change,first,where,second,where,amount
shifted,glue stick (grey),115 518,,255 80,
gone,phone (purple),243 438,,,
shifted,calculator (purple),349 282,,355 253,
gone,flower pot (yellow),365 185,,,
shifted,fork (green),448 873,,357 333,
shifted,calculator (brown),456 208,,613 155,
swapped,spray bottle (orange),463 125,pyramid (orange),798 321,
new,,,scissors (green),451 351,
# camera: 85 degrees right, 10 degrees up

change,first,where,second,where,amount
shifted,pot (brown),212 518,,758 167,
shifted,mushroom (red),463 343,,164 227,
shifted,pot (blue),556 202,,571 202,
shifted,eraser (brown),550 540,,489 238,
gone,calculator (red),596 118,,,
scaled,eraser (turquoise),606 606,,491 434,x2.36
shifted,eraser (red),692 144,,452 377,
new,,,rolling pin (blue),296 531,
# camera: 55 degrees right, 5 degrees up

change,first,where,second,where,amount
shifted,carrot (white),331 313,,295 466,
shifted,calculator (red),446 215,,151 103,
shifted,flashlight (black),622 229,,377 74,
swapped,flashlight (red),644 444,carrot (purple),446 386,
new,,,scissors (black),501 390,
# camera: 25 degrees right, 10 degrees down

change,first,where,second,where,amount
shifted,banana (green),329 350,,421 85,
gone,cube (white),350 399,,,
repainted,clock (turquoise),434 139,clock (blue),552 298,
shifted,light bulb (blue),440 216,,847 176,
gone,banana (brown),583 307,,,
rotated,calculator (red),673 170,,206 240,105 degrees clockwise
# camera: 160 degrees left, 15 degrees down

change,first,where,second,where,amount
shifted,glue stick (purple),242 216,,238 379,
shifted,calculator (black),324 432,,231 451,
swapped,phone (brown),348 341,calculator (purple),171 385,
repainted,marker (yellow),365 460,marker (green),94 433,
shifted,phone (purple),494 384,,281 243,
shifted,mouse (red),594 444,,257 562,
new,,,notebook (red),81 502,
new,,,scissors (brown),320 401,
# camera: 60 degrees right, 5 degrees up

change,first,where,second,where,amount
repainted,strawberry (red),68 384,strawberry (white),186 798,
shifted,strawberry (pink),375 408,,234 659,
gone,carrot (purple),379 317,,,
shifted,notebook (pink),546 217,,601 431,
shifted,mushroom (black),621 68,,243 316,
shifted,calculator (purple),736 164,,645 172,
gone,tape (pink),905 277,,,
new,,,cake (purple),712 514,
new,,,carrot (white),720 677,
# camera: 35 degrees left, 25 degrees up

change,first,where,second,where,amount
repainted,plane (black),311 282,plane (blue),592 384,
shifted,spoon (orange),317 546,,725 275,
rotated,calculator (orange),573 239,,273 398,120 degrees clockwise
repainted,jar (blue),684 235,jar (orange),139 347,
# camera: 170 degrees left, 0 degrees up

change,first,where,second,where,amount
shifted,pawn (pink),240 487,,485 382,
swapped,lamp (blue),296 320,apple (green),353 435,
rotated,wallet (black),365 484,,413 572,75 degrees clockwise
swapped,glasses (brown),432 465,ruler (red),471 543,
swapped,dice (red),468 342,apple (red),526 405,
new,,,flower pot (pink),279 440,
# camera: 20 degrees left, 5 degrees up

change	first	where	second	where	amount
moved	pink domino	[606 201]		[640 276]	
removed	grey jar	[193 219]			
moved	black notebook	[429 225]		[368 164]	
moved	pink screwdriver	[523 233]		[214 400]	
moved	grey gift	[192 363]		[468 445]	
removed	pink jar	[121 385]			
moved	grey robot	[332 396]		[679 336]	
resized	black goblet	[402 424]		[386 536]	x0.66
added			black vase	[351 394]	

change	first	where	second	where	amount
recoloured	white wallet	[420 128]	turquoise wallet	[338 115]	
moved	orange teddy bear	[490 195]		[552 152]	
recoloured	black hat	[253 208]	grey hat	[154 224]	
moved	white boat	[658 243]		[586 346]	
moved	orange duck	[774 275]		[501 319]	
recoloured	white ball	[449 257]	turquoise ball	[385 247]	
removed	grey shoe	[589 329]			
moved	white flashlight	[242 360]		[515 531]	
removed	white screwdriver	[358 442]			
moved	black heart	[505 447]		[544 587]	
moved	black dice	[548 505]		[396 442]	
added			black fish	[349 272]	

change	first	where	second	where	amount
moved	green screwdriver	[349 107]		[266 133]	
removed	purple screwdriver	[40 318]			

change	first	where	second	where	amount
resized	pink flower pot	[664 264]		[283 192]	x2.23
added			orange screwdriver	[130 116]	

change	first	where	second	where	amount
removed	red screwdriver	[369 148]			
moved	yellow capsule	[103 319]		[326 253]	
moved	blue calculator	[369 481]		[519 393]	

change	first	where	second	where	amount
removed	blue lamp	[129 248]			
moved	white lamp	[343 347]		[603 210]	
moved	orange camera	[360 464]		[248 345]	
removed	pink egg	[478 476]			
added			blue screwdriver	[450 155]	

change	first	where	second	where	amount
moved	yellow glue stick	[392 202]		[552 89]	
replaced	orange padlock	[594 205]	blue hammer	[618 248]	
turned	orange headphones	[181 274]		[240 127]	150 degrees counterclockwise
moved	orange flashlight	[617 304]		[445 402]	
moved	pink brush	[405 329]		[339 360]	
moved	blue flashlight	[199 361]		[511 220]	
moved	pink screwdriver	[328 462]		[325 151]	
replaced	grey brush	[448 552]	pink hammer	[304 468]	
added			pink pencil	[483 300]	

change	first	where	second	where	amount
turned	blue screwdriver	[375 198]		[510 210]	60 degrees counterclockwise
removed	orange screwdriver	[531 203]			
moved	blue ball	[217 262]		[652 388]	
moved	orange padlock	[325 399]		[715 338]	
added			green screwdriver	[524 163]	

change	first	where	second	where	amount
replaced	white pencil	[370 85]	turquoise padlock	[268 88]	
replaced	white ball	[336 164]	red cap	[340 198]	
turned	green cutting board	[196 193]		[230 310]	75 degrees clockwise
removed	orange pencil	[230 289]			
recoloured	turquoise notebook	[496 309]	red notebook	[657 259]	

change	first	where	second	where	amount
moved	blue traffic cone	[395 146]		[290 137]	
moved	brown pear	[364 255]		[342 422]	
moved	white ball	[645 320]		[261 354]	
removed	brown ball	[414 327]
--*--
- Your assignment:
Each entry above is to be transcribed without alteration.

- Answer below:
change,first,where,second,where,amount
shifted,glue stick (grey),115 518,,255 80,
gone,phone (purple),243 438,,,
shifted,calculator (purple),349 282,,355 253,
gone,flower pot (yellow),365 185,,,
shifted,fork (green),448 873,,357 333,
shifted,calculator (brown),456 208,,613 155,
swapped,spray bottle (orange),463 125,pyramid (orange),798 321,
new,,,scissors (green),451 351,
# camera: 85 degrees right, 10 degrees up

change,first,where,second,where,amount
shifted,pot (brown),212 518,,758 167,
shifted,mushroom (red),463 343,,164 227,
shifted,pot (blue),556 202,,571 202,
shifted,eraser (brown),550 540,,489 238,
gone,calculator (red),596 118,,,
scaled,eraser (turquoise),606 606,,491 434,x2.36
shifted,eraser (red),692 144,,452 377,
new,,,rolling pin (blue),296 531,
# camera: 55 degrees right, 5 degrees up

change,first,where,second,where,amount
shifted,carrot (white),331 313,,295 466,
shifted,calculator (red),446 215,,151 103,
shifted,flashlight (black),622 229,,377 74,
swapped,flashlight (red),644 444,carrot (purple),446 386,
new,,,scissors (black),501 390,
# camera: 25 degrees right, 10 degrees down

change,first,where,second,where,amount
shifted,banana (green),329 350,,421 85,
gone,cube (white),350 399,,,
repainted,clock (turquoise),434 139,clock (blue),552 298,
shifted,light bulb (blue),440 216,,847 176,
gone,banana (brown),583 307,,,
rotated,calculator (red),673 170,,206 240,105 degrees clockwise
# camera: 160 degrees left, 15 degrees down

change,first,where,second,where,amount
shifted,glue stick (purple),242 216,,238 379,
shifted,calculator (black),324 432,,231 451,
swapped,phone (brown),348 341,calculator (purple),171 385,
repainted,marker (yellow),365 460,marker (green),94 433,
shifted,phone (purple),494 384,,281 243,
shifted,mouse (red),594 444,,257 562,
new,,,notebook (red),81 502,
new,,,scissors (brown),320 401,
# camera: 60 degrees right, 5 degrees up

change,first,where,second,where,amount
repainted,strawberry (red),68 384,strawberry (white),186 798,
shifted,strawberry (pink),375 408,,234 659,
gone,carrot (purple),379 317,,,
shifted,notebook (pink),546 217,,601 431,
shifted,mushroom (black),621 68,,243 316,
shifted,calculator (purple),736 164,,645 172,
gone,tape (pink),905 277,,,
new,,,cake (purple),712 514,
new,,,carrot (white),720 677,
# camera: 35 degrees left, 25 degrees up

change,first,where,second,where,amount
repainted,plane (black),311 282,plane (blue),592 384,
shifted,spoon (orange),317 546,,725 275,
rotated,calculator (orange),573 239,,273 398,120 degrees clockwise
repainted,jar (blue),684 235,jar (orange),139 347,
# camera: 170 degrees left, 0 degrees up

change,first,where,second,where,amount
shifted,pawn (pink),240 487,,485 382,
swapped,lamp (blue),296 320,apple (green),353 435,
rotated,wallet (black),365 484,,413 572,75 degrees clockwise
swapped,glasses (brown),432 465,ruler (red),471 543,
swapped,dice (red),468 342,apple (red),526 405,
new,,,flower pot (pink),279 440,
# camera: 20 degrees left, 5 degrees up

change	first	where	second	where	amount
moved	pink domino	[606 201]		[640 276]	
removed	grey jar	[193 219]			
moved	black notebook	[429 225]		[368 164]	
moved	pink screwdriver	[523 233]		[214 400]	
moved	grey gift	[192 363]		[468 445]	
removed	pink jar	[121 385]			
moved	grey robot	[332 396]		[679 336]	
resized	black goblet	[402 424]		[386 536]	x0.66
added			black vase	[351 394]	

change	first	where	second	where	amount
recoloured	white wallet	[420 128]	turquoise wallet	[338 115]	
moved	orange teddy bear	[490 195]		[552 152]	
recoloured	black hat	[253 208]	grey hat	[154 224]	
moved	white boat	[658 243]		[586 346]	
moved	orange duck	[774 275]		[501 319]	
recoloured	white ball	[449 257]	turquoise ball	[385 247]	
removed	grey shoe	[589 329]			
moved	white flashlight	[242 360]		[515 531]	
removed	white screwdriver	[358 442]			
moved	black heart	[505 447]		[544 587]	
moved	black dice	[548 505]		[396 442]	
added			black fish	[349 272]	

change	first	where	second	where	amount
moved	green screwdriver	[349 107]		[266 133]	
removed	purple screwdriver	[40 318]			

change	first	where	second	where	amount
resized	pink flower pot	[664 264]		[283 192]	x2.23
added			orange screwdriver	[130 116]	

change	first	where	second	where	amount
removed	red screwdriver	[369 148]			
moved	yellow capsule	[103 319]		[326 253]	
moved	blue calculator	[369 481]		[519 393]	

change	first	where	second	where	amount
removed	blue lamp	[129 248]			
moved	white lamp	[343 347]		[603 210]	
moved	orange camera	[360 464]		[248 345]	
removed	pink egg	[478 476]			
added			blue screwdriver	[450 155]	

change	first	where	second	where	amount
moved	yellow glue stick	[392 202]		[552 89]	
replaced	orange padlock	[594 205]	blue hammer	[618 248]	
turned	orange headphones	[181 274]		[240 127]	150 degrees counterclockwise
moved	orange flashlight	[617 304]		[445 402]	
moved	pink brush	[405 329]		[339 360]	
moved	blue flashlight	[199 361]		[511 220]	
moved	pink screwdriver	[328 462]		[325 151]	
replaced	grey brush	[448 552]	pink hammer	[304 468]	
added			pink pencil	[483 300]	

change	first	where	second	where	amount
turned	blue screwdriver	[375 198]		[510 210]	60 degrees counterclockwise
removed	orange screwdriver	[531 203]			
moved	blue ball	[217 262]		[652 388]	
moved	orange padlock	[325 399]		[715 338]	
added			green screwdriver	[524 163]	

change	first	where	second	where	amount
replaced	white pencil	[370 85]	turquoise padlock	[268 88]	
replaced	white ball	[336 164]	red cap	[340 198]	
turned	green cutting board	[196 193]		[230 310]	75 degrees clockwise
removed	orange pencil	[230 289]			
recoloured	turquoise notebook	[496 309]	red notebook	[657 259]	

change	first	where	second	where	amount
moved	blue traffic cone	[395 146]		[290 137]	
moved	brown pear	[364 255]		[342 422]	
moved	white ball	[645 320]		[261 354]	
removed	brown ball	[414 327]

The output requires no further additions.